Using the data below, transcribe exactly everything from the line that contains "C7: 150pF (COM, HEAT) -> 150pF (COM, VCTRL)" down to the line that contains "Q2: NPN BC547". Include both of those lines and none of the pictures.

● ● ● ● ●

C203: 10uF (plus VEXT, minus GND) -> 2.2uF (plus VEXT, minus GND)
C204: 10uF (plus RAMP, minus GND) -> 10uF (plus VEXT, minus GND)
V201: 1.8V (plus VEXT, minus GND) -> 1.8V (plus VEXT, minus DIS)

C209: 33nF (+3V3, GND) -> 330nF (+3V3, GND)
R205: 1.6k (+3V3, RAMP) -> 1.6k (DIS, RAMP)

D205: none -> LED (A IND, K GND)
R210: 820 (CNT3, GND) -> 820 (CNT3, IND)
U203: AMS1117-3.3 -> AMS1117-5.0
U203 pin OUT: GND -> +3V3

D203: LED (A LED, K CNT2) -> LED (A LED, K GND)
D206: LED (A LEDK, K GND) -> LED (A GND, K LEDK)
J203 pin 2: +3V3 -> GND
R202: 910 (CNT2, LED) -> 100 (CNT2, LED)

● ● ● ● ●

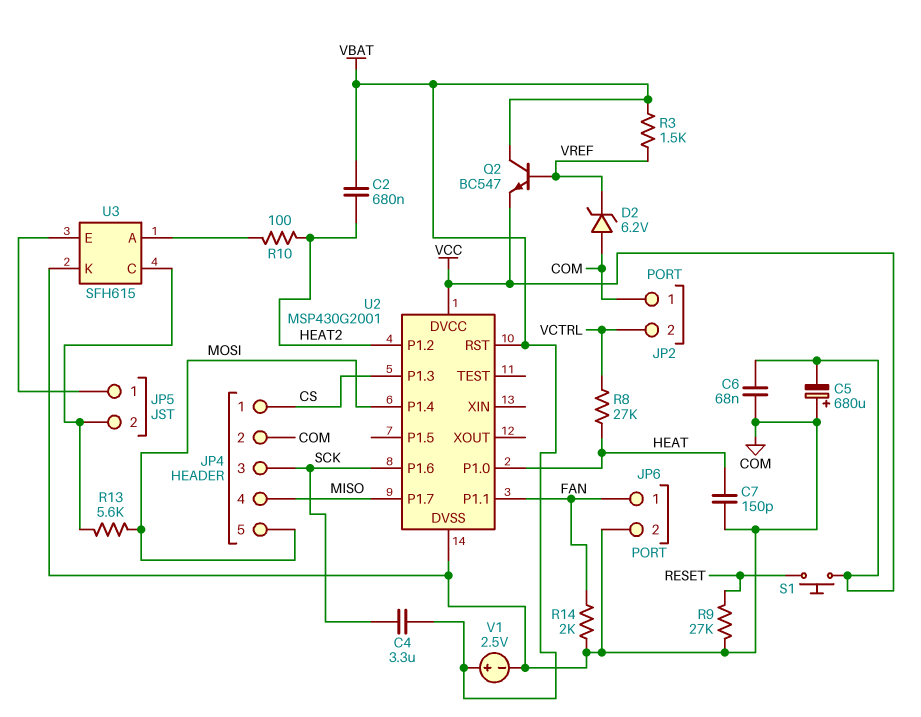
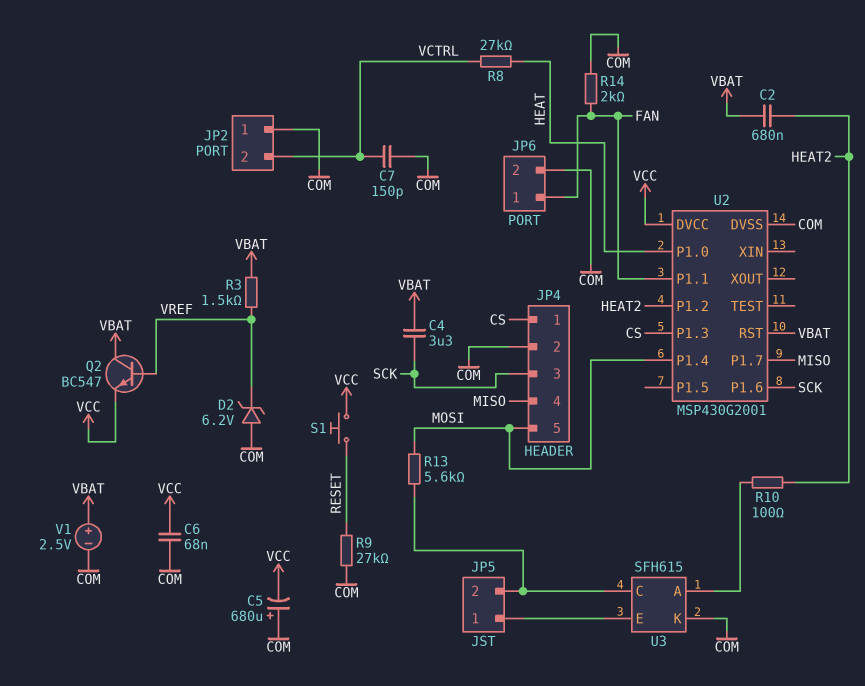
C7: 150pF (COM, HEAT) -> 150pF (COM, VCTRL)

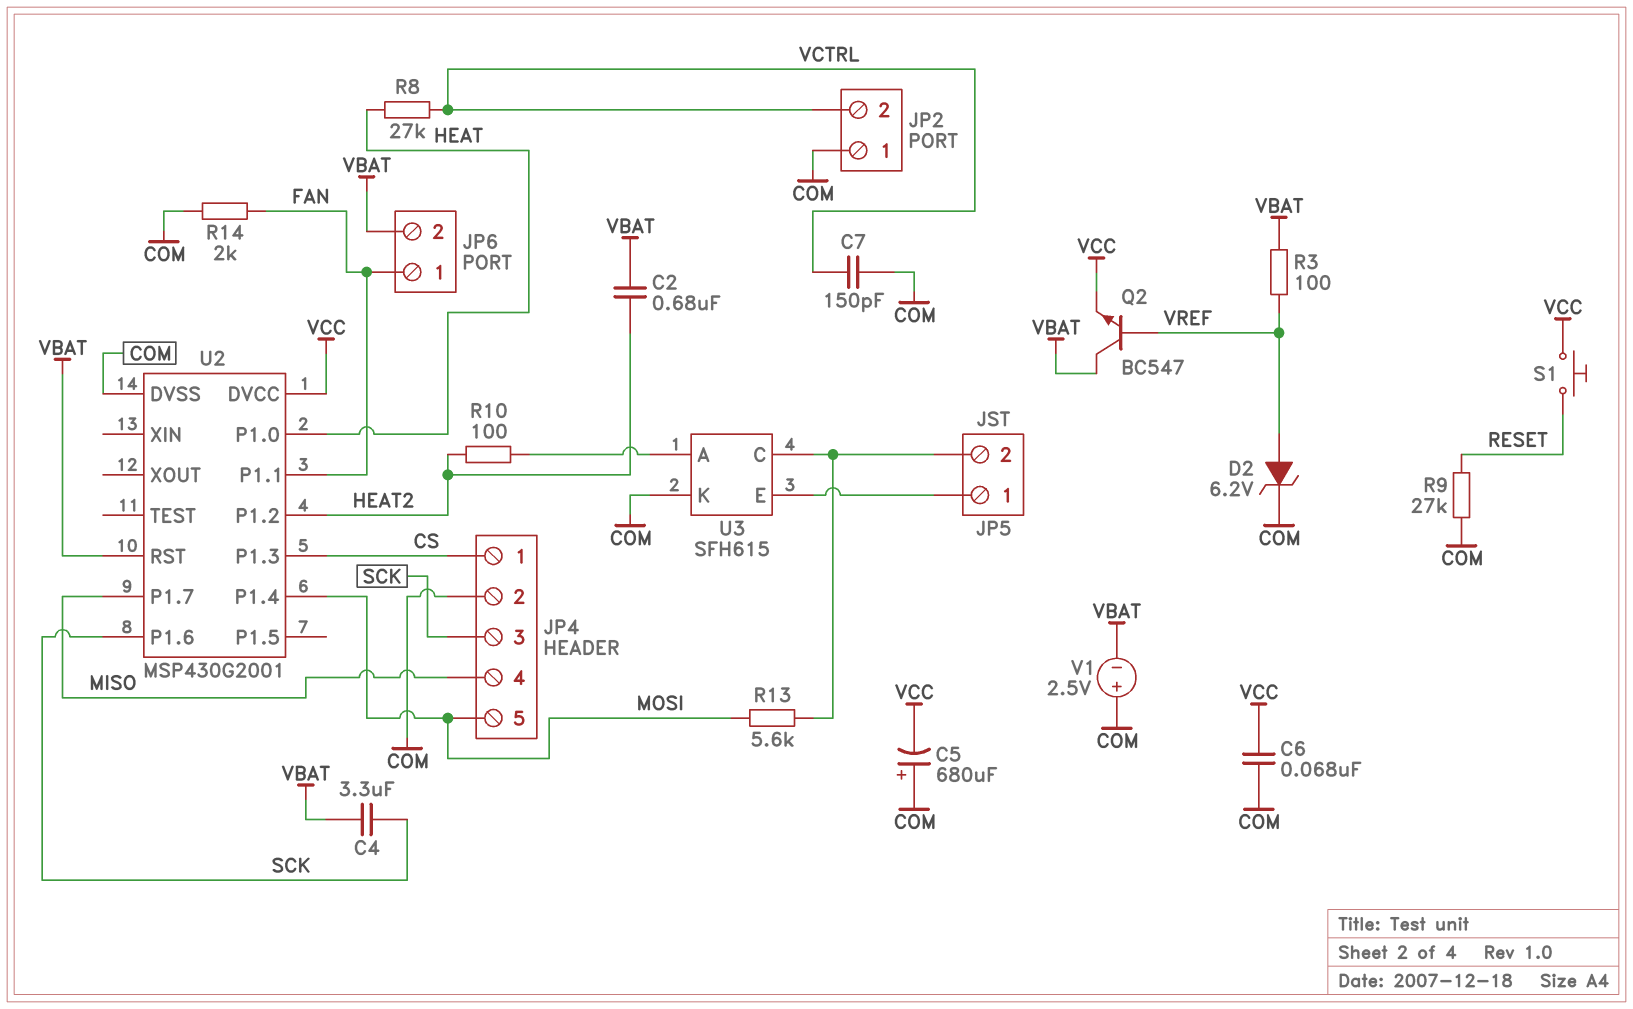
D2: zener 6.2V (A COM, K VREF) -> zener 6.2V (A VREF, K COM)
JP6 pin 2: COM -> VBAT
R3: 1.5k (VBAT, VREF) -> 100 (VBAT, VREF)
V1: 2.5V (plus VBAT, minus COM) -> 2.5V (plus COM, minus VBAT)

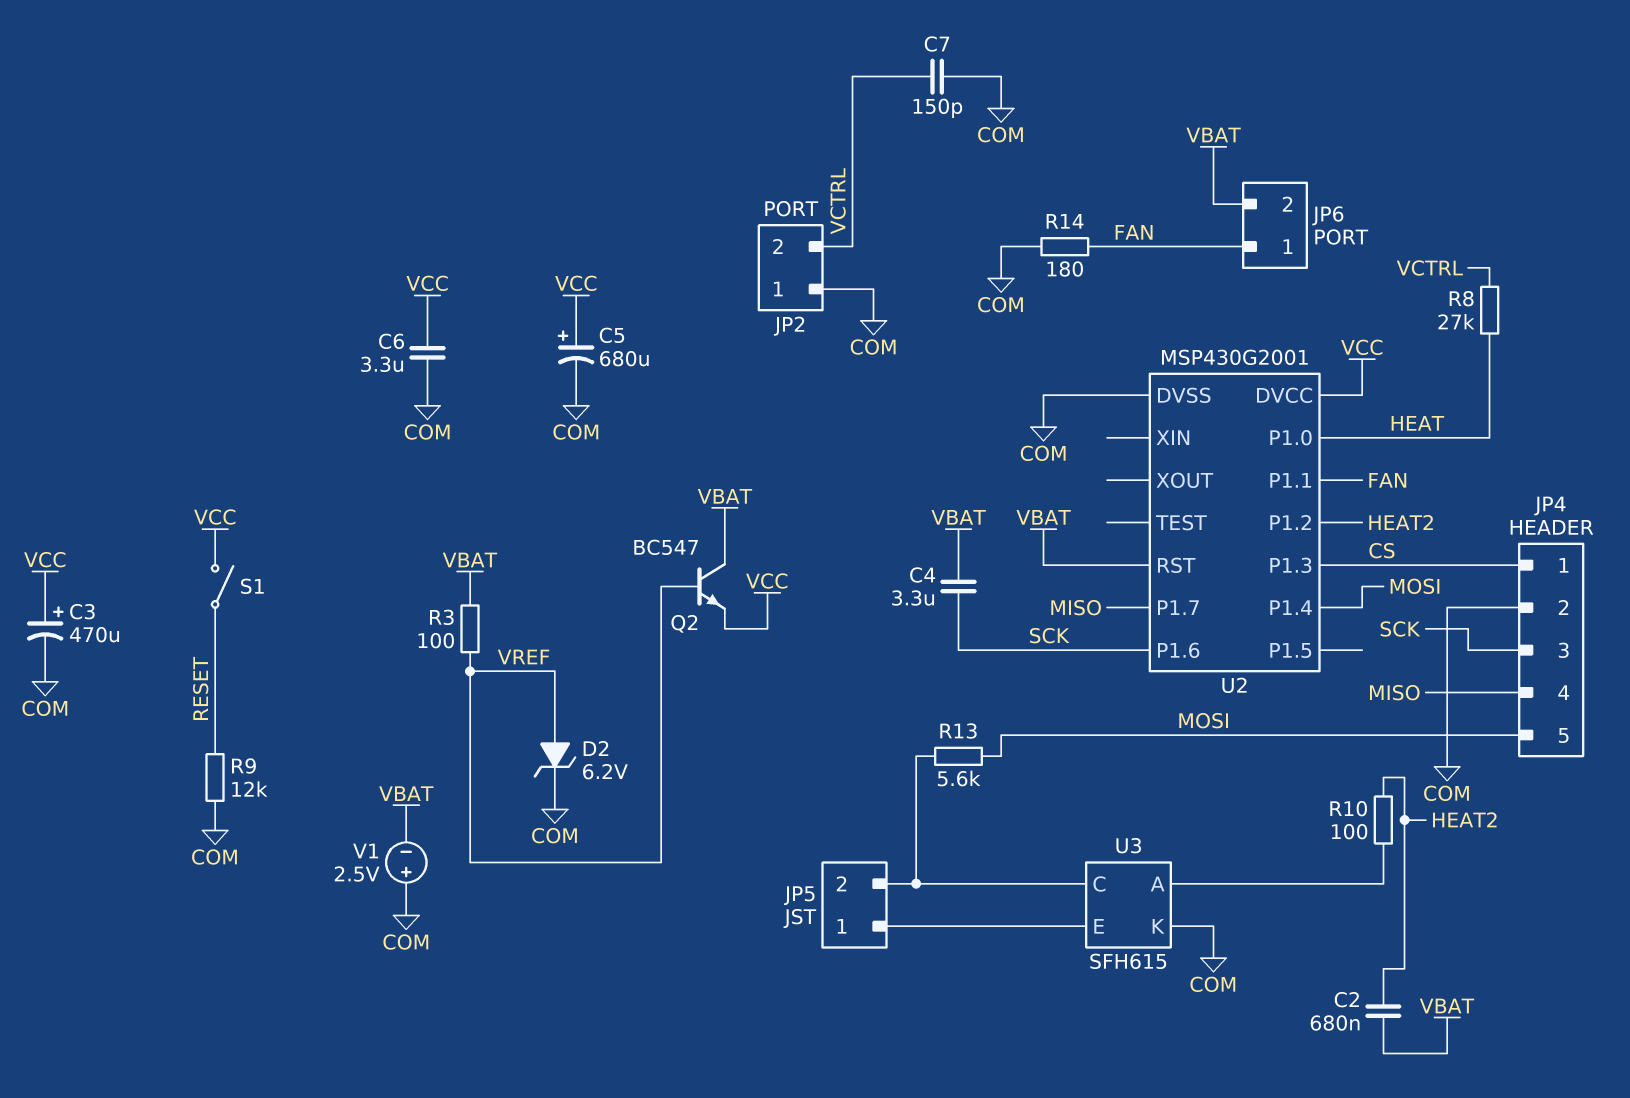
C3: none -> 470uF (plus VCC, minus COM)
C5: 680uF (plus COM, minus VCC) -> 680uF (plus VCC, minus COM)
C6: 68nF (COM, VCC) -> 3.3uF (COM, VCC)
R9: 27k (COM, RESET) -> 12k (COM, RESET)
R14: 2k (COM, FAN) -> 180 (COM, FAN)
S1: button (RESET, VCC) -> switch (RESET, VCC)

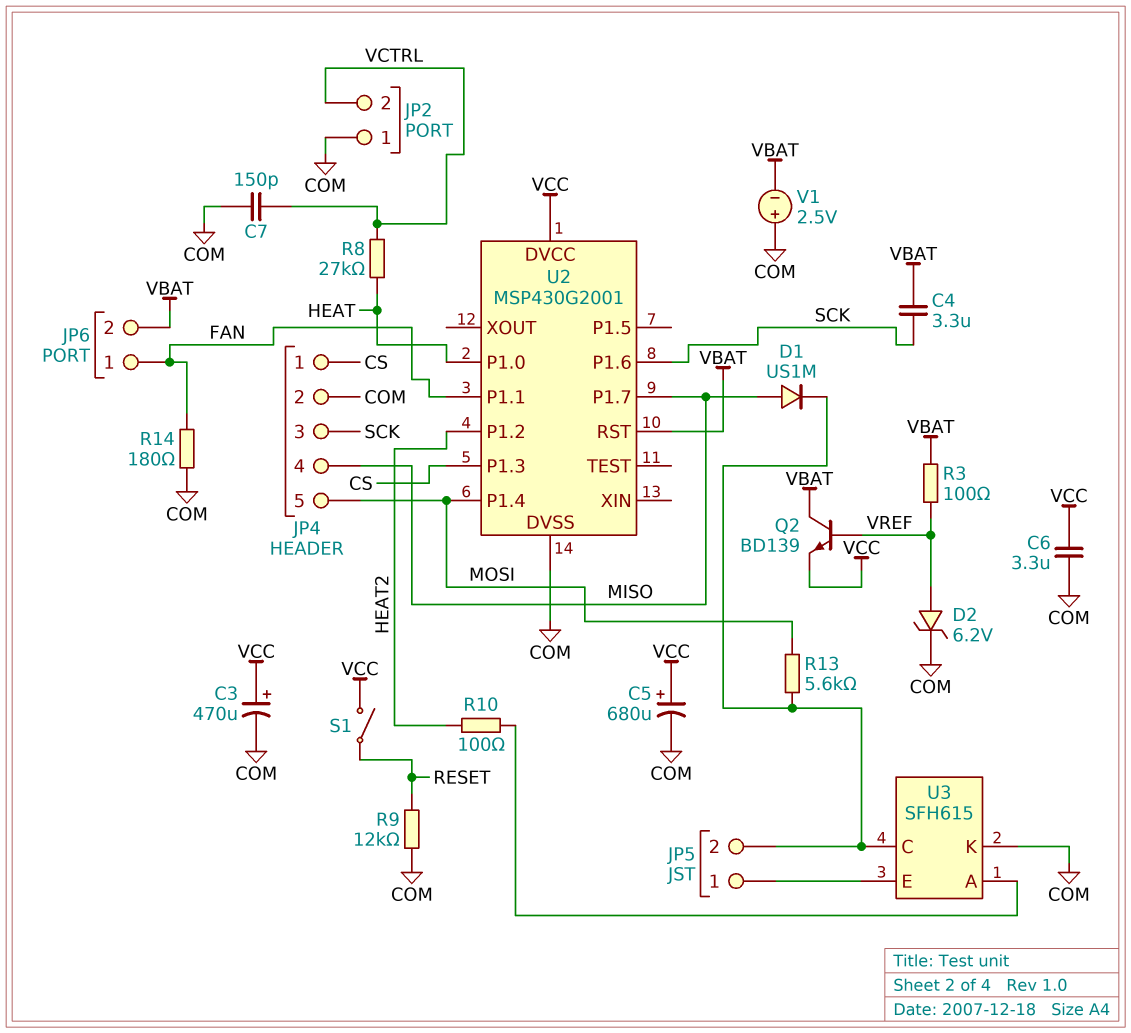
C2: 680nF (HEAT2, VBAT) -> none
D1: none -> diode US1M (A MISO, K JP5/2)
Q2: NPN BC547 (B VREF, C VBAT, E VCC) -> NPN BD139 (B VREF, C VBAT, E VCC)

● ● ● ● ●

FINAL ANSWER>
C7: 150pF (COM, HEAT) -> 150pF (COM, VCTRL)

D2: zener 6.2V (A COM, K VREF) -> zener 6.2V (A VREF, K COM)
JP6 pin 2: COM -> VBAT
R3: 1.5k (VBAT, VREF) -> 100 (VBAT, VREF)
V1: 2.5V (plus VBAT, minus COM) -> 2.5V (plus COM, minus VBAT)

C3: none -> 470uF (plus VCC, minus COM)
C5: 680uF (plus COM, minus VCC) -> 680uF (plus VCC, minus COM)
C6: 68nF (COM, VCC) -> 3.3uF (COM, VCC)
R9: 27k (COM, RESET) -> 12k (COM, RESET)
R14: 2k (COM, FAN) -> 180 (COM, FAN)
S1: button (RESET, VCC) -> switch (RESET, VCC)

C2: 680nF (HEAT2, VBAT) -> none
D1: none -> diode US1M (A MISO, K JP5/2)
Q2: NPN BC547 (B VREF, C VBAT, E VCC) -> NPN BD139 (B VREF, C VBAT, E VCC)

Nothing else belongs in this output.